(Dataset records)
★ ★ ★ ★ ★ ★ ★

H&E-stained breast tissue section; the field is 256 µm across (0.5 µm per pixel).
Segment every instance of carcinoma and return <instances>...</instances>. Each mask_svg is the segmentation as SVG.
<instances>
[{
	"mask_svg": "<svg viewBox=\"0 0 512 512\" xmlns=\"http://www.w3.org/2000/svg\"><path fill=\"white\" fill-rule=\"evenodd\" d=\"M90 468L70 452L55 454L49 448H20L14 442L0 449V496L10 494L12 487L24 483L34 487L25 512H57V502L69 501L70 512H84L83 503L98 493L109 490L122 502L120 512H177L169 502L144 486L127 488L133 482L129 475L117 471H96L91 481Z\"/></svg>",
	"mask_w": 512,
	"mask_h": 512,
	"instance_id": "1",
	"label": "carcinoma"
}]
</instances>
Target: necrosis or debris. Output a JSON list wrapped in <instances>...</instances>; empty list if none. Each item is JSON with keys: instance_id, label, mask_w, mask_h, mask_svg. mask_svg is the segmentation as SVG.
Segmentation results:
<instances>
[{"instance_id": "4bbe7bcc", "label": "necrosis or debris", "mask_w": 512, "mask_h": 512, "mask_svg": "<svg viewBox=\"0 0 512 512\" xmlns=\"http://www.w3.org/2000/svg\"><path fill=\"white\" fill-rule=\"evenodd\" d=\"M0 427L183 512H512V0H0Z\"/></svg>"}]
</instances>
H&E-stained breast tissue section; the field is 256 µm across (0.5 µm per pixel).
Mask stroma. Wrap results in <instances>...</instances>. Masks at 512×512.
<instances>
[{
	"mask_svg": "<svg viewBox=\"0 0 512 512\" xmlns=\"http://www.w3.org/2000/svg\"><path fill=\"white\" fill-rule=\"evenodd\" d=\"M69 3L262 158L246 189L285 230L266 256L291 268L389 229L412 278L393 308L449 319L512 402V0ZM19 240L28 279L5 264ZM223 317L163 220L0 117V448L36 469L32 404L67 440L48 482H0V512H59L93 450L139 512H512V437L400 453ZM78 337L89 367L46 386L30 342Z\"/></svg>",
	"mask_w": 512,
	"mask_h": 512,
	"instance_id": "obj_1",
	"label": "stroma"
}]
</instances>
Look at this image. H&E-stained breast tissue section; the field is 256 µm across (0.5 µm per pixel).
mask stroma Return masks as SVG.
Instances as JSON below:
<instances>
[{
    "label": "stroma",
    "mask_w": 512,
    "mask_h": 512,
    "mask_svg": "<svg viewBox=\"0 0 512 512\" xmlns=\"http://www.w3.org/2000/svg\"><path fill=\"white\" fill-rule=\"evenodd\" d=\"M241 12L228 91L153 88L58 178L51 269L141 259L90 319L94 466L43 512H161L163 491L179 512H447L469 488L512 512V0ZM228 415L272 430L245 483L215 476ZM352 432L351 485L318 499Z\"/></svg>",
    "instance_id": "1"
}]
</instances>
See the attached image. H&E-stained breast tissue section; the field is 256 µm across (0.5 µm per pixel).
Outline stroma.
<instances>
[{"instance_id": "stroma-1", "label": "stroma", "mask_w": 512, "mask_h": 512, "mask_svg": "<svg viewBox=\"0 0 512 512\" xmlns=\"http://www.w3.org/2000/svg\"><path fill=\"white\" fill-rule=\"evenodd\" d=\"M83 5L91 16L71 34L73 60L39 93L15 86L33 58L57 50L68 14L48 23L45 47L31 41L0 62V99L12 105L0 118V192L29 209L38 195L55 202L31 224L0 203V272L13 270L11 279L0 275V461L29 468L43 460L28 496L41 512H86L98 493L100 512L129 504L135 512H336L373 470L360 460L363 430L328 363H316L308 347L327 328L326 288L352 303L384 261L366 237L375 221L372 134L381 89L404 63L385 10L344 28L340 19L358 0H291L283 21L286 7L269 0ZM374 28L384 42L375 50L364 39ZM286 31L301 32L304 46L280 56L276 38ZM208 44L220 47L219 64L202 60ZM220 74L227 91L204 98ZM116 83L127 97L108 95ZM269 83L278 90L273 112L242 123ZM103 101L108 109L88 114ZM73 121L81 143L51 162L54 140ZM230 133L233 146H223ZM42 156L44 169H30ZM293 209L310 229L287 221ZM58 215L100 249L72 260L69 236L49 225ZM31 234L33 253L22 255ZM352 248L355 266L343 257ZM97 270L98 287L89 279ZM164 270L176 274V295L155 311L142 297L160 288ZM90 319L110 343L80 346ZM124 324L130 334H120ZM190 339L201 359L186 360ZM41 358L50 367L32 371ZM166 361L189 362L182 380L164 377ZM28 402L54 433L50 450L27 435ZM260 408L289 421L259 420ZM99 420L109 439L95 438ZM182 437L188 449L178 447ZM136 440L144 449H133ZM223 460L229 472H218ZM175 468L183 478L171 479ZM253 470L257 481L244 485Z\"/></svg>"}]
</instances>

★ ★ ★ ★ ★ ★ ★

TASK PROMPT:
State the count of lines in the data holding the word "breast", adding nothing to it.

THE RESULT:
4